▶ [What you are asked to do]:
From the first line to the last, please reproduce the material exactly, skipping the pictures.

▶ [Source information]:
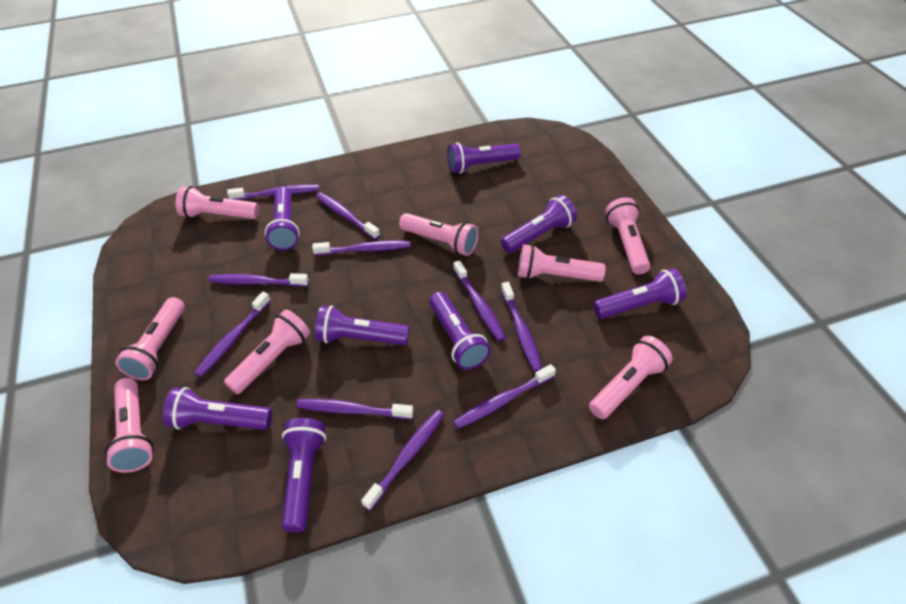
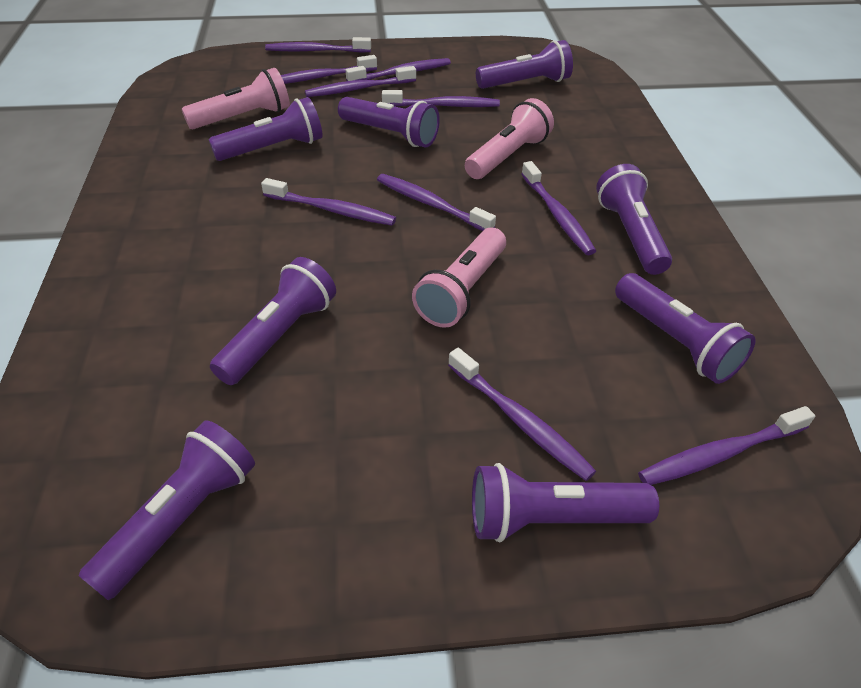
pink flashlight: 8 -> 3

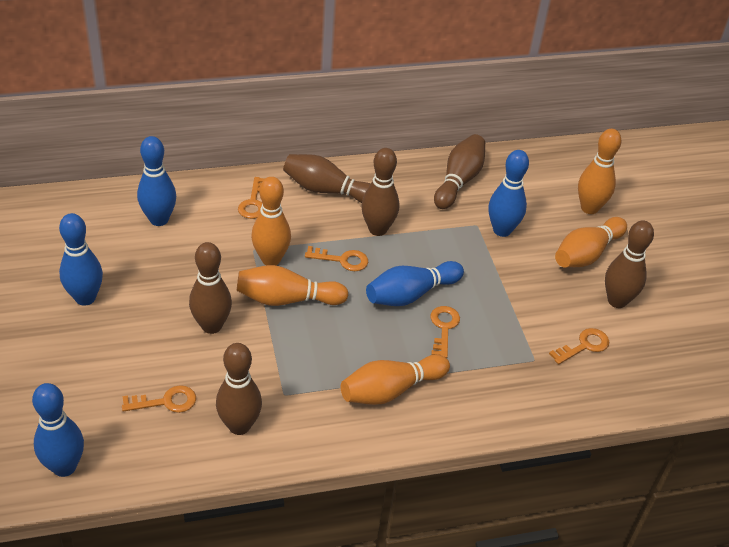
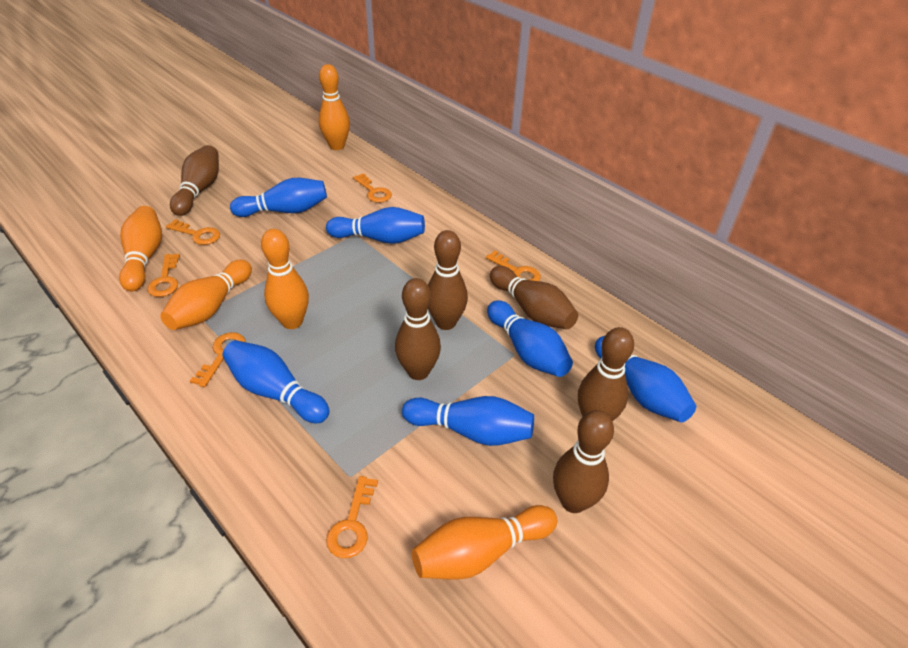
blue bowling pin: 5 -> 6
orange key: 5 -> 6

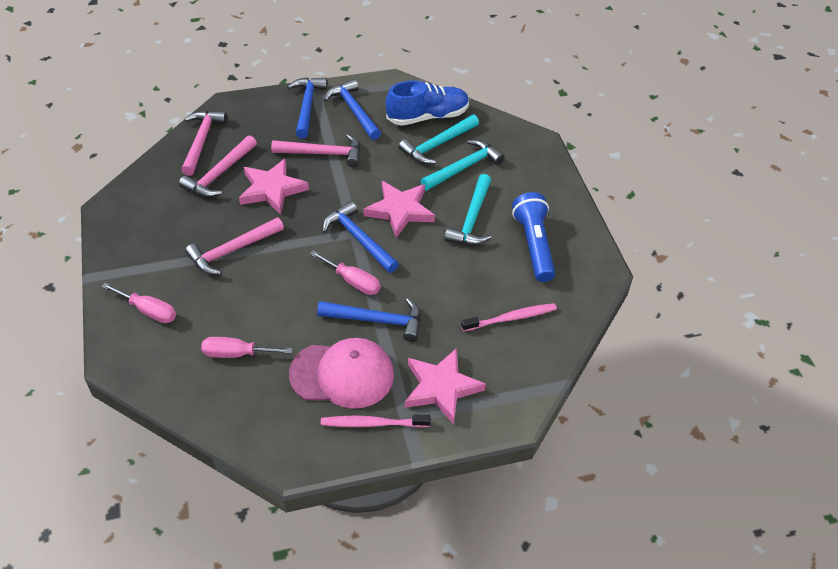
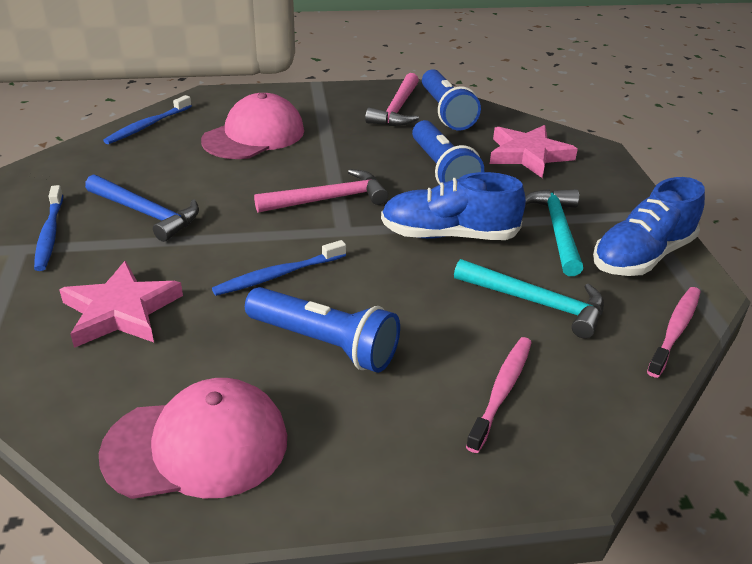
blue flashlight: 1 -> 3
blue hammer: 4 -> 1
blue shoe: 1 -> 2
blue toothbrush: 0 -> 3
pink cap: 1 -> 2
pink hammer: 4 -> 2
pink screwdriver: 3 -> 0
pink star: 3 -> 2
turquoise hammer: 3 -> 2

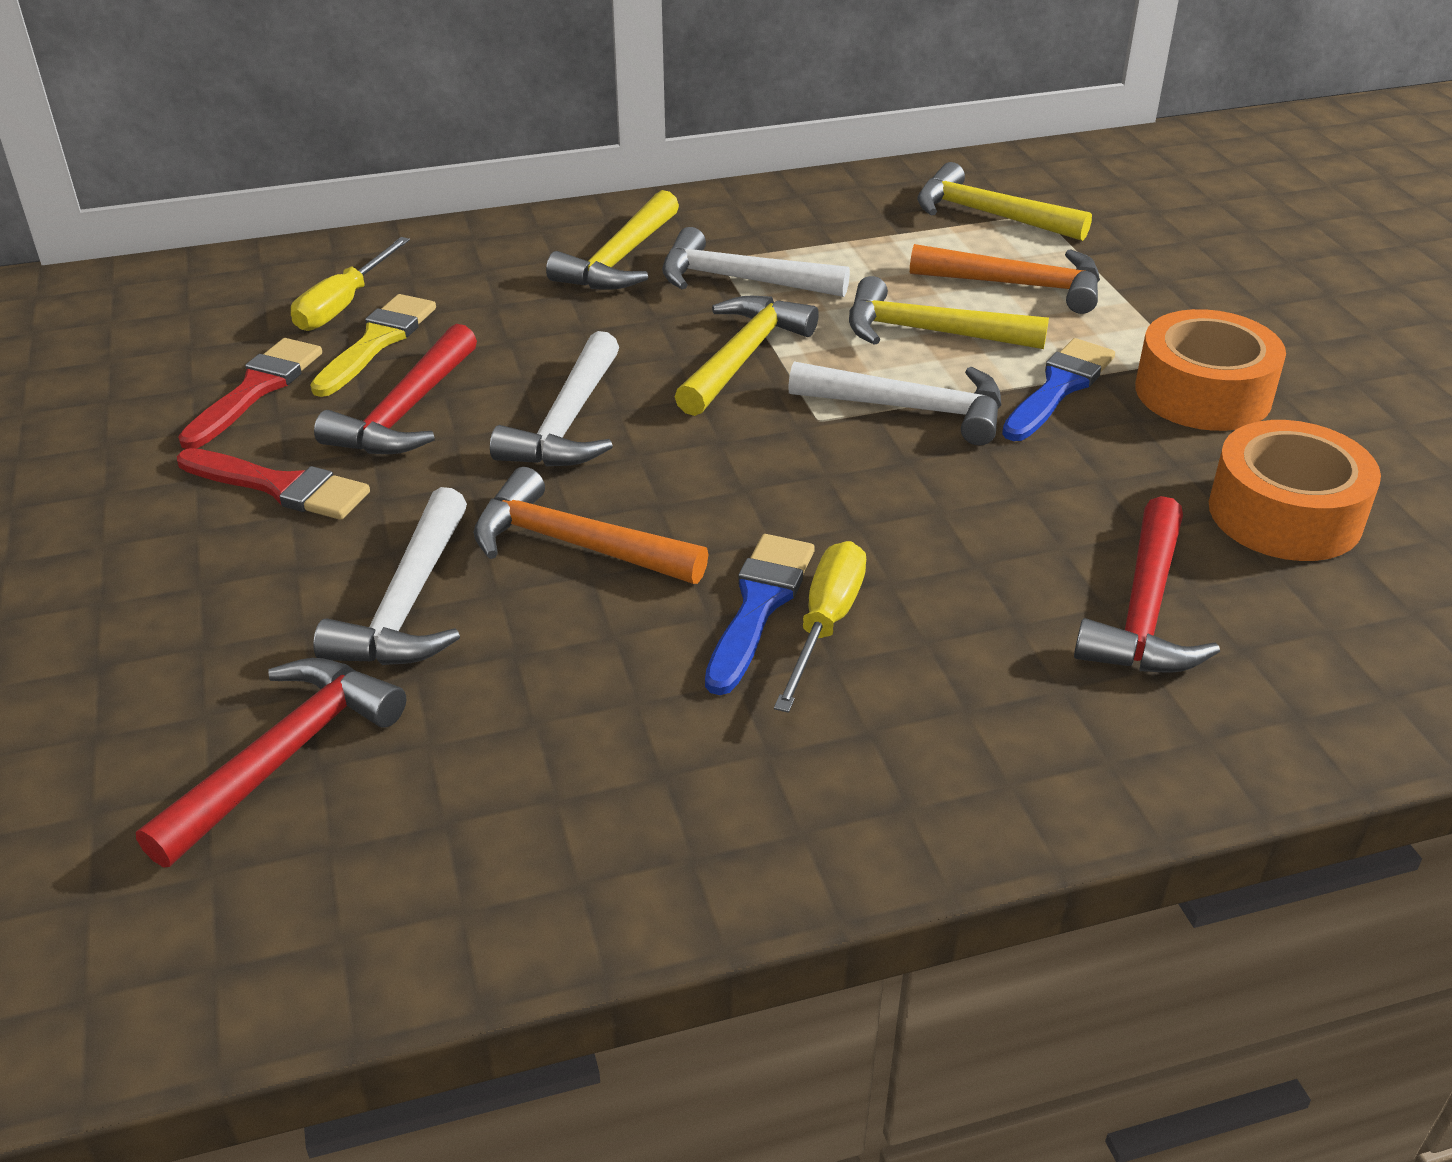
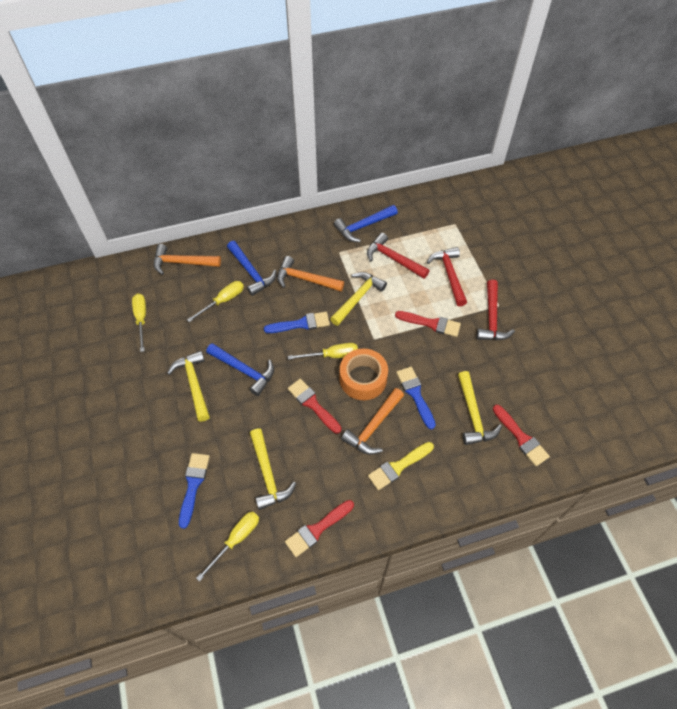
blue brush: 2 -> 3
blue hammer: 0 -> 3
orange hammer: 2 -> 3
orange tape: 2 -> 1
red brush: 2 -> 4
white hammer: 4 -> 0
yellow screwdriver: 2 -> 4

▶ [Solution for this exercise]:
pink flashlight: 8 -> 3

blue bowling pin: 5 -> 6
orange key: 5 -> 6

blue flashlight: 1 -> 3
blue hammer: 4 -> 1
blue shoe: 1 -> 2
blue toothbrush: 0 -> 3
pink cap: 1 -> 2
pink hammer: 4 -> 2
pink screwdriver: 3 -> 0
pink star: 3 -> 2
turquoise hammer: 3 -> 2

blue brush: 2 -> 3
blue hammer: 0 -> 3
orange hammer: 2 -> 3
orange tape: 2 -> 1
red brush: 2 -> 4
white hammer: 4 -> 0
yellow screwdriver: 2 -> 4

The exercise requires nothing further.